■ Exercise description
All of the lines below should be printed again exactly as they are.

■ Material supplied
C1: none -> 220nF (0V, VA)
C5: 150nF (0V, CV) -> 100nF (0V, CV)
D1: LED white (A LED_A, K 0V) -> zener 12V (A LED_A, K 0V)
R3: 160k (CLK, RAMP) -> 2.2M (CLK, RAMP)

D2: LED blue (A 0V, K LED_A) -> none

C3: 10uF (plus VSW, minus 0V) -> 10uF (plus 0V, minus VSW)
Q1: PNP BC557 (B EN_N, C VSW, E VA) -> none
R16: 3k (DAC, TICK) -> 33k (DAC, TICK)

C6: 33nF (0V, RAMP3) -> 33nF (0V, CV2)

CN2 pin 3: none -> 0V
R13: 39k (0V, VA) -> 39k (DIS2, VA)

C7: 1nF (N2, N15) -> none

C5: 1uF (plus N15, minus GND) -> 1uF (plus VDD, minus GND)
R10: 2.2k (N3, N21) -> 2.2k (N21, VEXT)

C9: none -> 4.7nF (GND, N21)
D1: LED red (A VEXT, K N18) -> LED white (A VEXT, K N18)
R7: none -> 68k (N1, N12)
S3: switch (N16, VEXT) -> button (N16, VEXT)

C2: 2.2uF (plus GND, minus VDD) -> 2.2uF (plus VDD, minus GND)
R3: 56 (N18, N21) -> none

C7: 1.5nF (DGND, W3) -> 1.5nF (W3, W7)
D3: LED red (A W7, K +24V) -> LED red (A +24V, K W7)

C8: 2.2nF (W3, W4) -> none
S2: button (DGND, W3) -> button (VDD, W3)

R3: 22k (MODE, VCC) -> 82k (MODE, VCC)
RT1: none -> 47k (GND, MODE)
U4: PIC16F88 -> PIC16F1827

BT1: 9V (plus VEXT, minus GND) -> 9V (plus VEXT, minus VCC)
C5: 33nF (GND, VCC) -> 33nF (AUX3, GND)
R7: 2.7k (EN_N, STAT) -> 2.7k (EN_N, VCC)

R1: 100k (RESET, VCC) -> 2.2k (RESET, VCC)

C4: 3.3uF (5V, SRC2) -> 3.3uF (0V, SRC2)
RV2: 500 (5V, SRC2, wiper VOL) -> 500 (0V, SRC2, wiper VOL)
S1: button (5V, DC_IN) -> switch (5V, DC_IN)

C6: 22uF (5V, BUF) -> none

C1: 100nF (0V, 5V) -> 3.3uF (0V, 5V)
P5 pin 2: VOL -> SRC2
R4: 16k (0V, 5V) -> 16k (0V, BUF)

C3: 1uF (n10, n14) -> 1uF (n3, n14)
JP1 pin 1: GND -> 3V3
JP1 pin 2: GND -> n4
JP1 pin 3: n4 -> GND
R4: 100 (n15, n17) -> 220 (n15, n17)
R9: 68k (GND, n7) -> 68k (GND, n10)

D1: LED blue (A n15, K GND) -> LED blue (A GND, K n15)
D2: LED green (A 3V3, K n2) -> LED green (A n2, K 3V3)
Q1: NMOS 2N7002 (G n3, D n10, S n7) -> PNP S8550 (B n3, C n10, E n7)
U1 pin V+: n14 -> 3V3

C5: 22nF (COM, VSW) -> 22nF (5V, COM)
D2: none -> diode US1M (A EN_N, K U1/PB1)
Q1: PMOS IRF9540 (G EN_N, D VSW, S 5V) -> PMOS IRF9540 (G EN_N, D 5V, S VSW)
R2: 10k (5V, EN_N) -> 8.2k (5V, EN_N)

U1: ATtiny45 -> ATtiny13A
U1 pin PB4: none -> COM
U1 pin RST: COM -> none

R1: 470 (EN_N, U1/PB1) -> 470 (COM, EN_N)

■ Result
C1: none -> 220nF (0V, VA)
C5: 150nF (0V, CV) -> 100nF (0V, CV)
D1: LED white (A LED_A, K 0V) -> zener 12V (A LED_A, K 0V)
R3: 160k (CLK, RAMP) -> 2.2M (CLK, RAMP)

D2: LED blue (A 0V, K LED_A) -> none

C3: 10uF (plus VSW, minus 0V) -> 10uF (plus 0V, minus VSW)
Q1: PNP BC557 (B EN_N, C VSW, E VA) -> none
R16: 3k (DAC, TICK) -> 33k (DAC, TICK)

C6: 33nF (0V, RAMP3) -> 33nF (0V, CV2)

CN2 pin 3: none -> 0V
R13: 39k (0V, VA) -> 39k (DIS2, VA)

C7: 1nF (N2, N15) -> none

C5: 1uF (plus N15, minus GND) -> 1uF (plus VDD, minus GND)
R10: 2.2k (N3, N21) -> 2.2k (N21, VEXT)

C9: none -> 4.7nF (GND, N21)
D1: LED red (A VEXT, K N18) -> LED white (A VEXT, K N18)
R7: none -> 68k (N1, N12)
S3: switch (N16, VEXT) -> button (N16, VEXT)

C2: 2.2uF (plus GND, minus VDD) -> 2.2uF (plus VDD, minus GND)
R3: 56 (N18, N21) -> none

C7: 1.5nF (DGND, W3) -> 1.5nF (W3, W7)
D3: LED red (A W7, K +24V) -> LED red (A +24V, K W7)

C8: 2.2nF (W3, W4) -> none
S2: button (DGND, W3) -> button (VDD, W3)

R3: 22k (MODE, VCC) -> 82k (MODE, VCC)
RT1: none -> 47k (GND, MODE)
U4: PIC16F88 -> PIC16F1827

BT1: 9V (plus VEXT, minus GND) -> 9V (plus VEXT, minus VCC)
C5: 33nF (GND, VCC) -> 33nF (AUX3, GND)
R7: 2.7k (EN_N, STAT) -> 2.7k (EN_N, VCC)

R1: 100k (RESET, VCC) -> 2.2k (RESET, VCC)

C4: 3.3uF (5V, SRC2) -> 3.3uF (0V, SRC2)
RV2: 500 (5V, SRC2, wiper VOL) -> 500 (0V, SRC2, wiper VOL)
S1: button (5V, DC_IN) -> switch (5V, DC_IN)

C6: 22uF (5V, BUF) -> none

C1: 100nF (0V, 5V) -> 3.3uF (0V, 5V)
P5 pin 2: VOL -> SRC2
R4: 16k (0V, 5V) -> 16k (0V, BUF)

C3: 1uF (n10, n14) -> 1uF (n3, n14)
JP1 pin 1: GND -> 3V3
JP1 pin 2: GND -> n4
JP1 pin 3: n4 -> GND
R4: 100 (n15, n17) -> 220 (n15, n17)
R9: 68k (GND, n7) -> 68k (GND, n10)

D1: LED blue (A n15, K GND) -> LED blue (A GND, K n15)
D2: LED green (A 3V3, K n2) -> LED green (A n2, K 3V3)
Q1: NMOS 2N7002 (G n3, D n10, S n7) -> PNP S8550 (B n3, C n10, E n7)
U1 pin V+: n14 -> 3V3

C5: 22nF (COM, VSW) -> 22nF (5V, COM)
D2: none -> diode US1M (A EN_N, K U1/PB1)
Q1: PMOS IRF9540 (G EN_N, D VSW, S 5V) -> PMOS IRF9540 (G EN_N, D 5V, S VSW)
R2: 10k (5V, EN_N) -> 8.2k (5V, EN_N)

U1: ATtiny45 -> ATtiny13A
U1 pin PB4: none -> COM
U1 pin RST: COM -> none

R1: 470 (EN_N, U1/PB1) -> 470 (COM, EN_N)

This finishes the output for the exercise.